Transcribe only the lines of the listing below from the one holding "orange key: 3 -> 1" through the one holding "red lamp: 2 -> 4", inclusive, without any change.

=======

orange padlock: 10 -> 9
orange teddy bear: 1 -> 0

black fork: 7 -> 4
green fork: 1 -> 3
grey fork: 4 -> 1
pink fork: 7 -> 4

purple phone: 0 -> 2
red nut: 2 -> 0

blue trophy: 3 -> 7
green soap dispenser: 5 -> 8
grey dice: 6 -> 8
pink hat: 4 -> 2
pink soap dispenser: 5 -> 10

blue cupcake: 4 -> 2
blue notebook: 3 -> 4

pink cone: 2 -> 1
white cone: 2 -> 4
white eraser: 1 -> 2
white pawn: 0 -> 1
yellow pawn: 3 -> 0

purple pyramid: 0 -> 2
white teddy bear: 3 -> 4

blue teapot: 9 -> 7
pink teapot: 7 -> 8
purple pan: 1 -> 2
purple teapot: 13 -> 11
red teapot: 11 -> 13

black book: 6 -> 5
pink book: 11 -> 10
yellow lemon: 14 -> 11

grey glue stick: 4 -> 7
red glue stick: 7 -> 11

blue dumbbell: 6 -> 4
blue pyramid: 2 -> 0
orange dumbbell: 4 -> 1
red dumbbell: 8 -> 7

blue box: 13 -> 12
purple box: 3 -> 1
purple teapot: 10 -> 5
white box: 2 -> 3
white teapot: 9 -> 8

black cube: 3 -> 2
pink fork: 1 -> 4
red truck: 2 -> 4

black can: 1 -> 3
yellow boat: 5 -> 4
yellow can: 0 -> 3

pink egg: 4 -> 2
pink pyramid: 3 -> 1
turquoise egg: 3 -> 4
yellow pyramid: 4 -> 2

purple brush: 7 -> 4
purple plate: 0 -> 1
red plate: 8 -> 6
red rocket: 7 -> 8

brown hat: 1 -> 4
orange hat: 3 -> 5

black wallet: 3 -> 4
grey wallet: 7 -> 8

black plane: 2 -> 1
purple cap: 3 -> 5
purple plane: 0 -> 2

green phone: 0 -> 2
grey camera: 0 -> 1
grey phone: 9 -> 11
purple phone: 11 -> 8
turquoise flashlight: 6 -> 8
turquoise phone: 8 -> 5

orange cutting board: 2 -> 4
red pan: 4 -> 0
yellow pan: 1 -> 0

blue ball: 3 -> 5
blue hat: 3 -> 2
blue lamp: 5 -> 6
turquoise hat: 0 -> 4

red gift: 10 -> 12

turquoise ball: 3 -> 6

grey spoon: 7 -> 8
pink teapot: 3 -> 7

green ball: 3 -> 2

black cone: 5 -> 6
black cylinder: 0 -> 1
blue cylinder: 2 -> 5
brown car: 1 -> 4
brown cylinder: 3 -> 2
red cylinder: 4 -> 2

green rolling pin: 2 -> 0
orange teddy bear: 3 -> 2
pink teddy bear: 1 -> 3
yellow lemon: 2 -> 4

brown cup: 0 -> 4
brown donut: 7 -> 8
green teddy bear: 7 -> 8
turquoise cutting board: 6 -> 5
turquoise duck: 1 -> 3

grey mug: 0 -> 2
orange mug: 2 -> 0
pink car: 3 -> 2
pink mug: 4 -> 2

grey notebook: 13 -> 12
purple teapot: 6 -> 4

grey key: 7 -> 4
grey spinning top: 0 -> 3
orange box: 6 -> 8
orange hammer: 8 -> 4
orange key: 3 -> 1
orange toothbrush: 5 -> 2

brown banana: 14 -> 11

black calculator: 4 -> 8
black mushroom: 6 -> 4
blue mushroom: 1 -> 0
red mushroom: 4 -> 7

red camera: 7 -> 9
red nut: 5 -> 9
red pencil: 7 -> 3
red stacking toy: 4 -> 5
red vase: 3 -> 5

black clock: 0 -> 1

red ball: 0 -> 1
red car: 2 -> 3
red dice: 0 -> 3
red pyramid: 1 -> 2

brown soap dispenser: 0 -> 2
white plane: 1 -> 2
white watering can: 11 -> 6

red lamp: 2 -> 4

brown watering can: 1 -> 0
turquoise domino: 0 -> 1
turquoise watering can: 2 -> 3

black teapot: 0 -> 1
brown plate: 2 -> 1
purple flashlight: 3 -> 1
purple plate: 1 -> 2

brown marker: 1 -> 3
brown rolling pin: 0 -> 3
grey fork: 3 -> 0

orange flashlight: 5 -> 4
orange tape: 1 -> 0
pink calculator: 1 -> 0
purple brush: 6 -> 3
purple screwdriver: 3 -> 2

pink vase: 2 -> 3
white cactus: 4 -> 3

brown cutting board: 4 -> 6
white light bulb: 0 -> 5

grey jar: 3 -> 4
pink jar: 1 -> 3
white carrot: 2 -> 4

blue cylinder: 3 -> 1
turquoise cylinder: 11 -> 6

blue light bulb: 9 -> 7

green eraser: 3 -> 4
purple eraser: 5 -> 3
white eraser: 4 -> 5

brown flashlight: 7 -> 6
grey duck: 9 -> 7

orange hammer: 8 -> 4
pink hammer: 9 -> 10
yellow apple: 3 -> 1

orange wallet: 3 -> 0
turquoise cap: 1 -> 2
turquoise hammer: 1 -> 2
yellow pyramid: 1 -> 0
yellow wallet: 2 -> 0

=======

-- Completed exercise --
orange key: 3 -> 1
orange toothbrush: 5 -> 2

brown banana: 14 -> 11

black calculator: 4 -> 8
black mushroom: 6 -> 4
blue mushroom: 1 -> 0
red mushroom: 4 -> 7

red camera: 7 -> 9
red nut: 5 -> 9
red pencil: 7 -> 3
red stacking toy: 4 -> 5
red vase: 3 -> 5

black clock: 0 -> 1

red ball: 0 -> 1
red car: 2 -> 3
red dice: 0 -> 3
red pyramid: 1 -> 2

brown soap dispenser: 0 -> 2
white plane: 1 -> 2
white watering can: 11 -> 6

red lamp: 2 -> 4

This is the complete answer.